Before and after image sets:

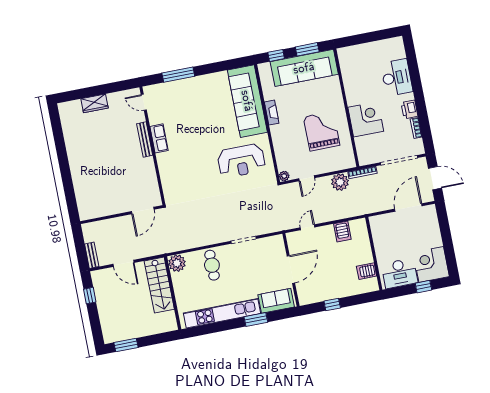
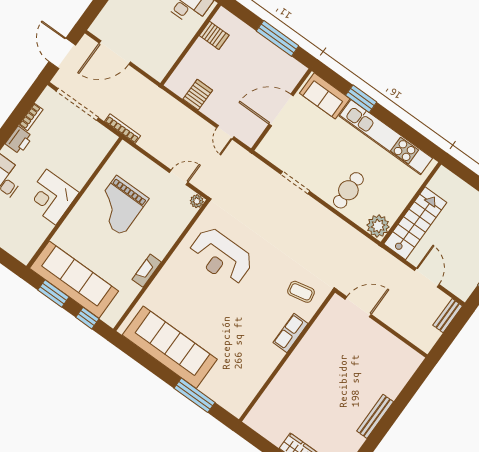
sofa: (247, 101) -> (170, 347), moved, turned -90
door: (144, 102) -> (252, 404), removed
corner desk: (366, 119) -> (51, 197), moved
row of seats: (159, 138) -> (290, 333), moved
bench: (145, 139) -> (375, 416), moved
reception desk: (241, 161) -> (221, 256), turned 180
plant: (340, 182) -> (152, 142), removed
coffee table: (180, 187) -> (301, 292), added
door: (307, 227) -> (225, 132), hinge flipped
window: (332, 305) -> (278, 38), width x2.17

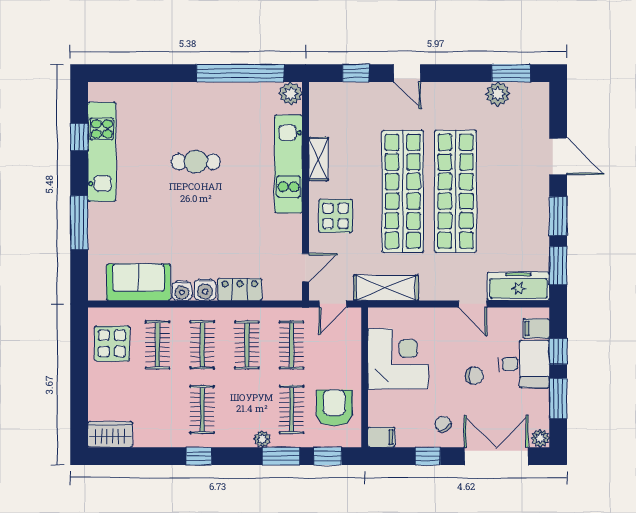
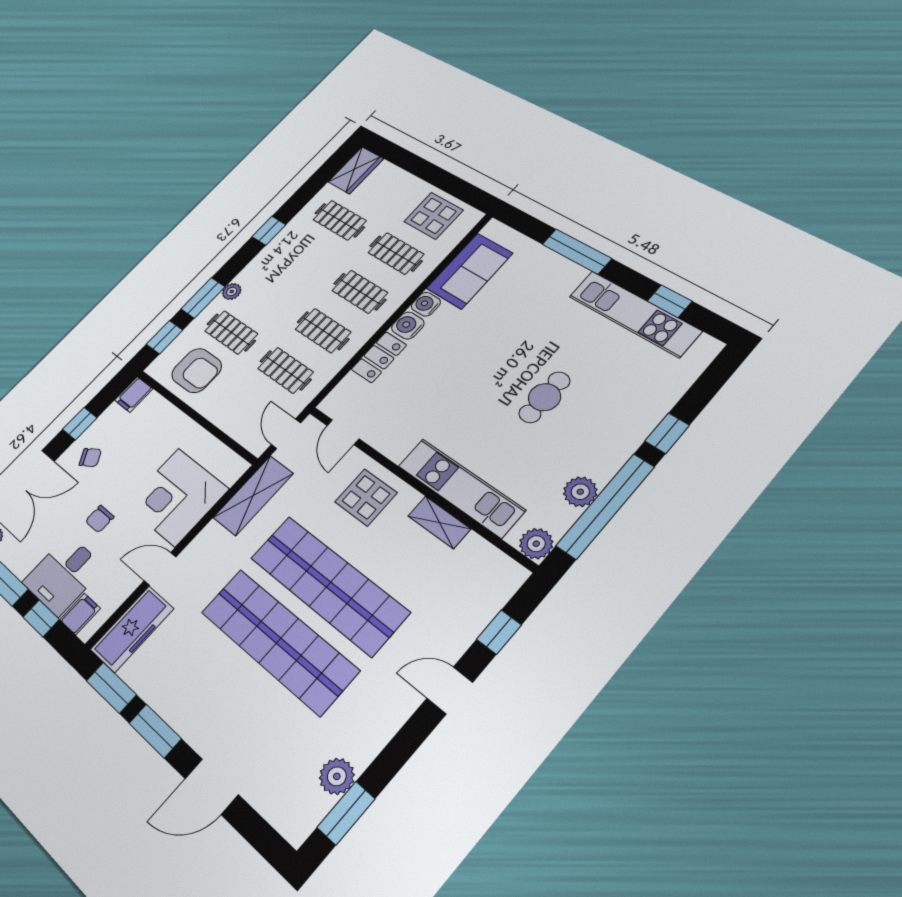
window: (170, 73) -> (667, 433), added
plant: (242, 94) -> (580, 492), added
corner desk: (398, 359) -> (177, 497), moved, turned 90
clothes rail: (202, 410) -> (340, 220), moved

About this task:
Would you report every line of the entries above containing the word "added"?

Answer section:
coffee table: (180, 187) -> (301, 292), added
window: (170, 73) -> (667, 433), added
plant: (242, 94) -> (580, 492), added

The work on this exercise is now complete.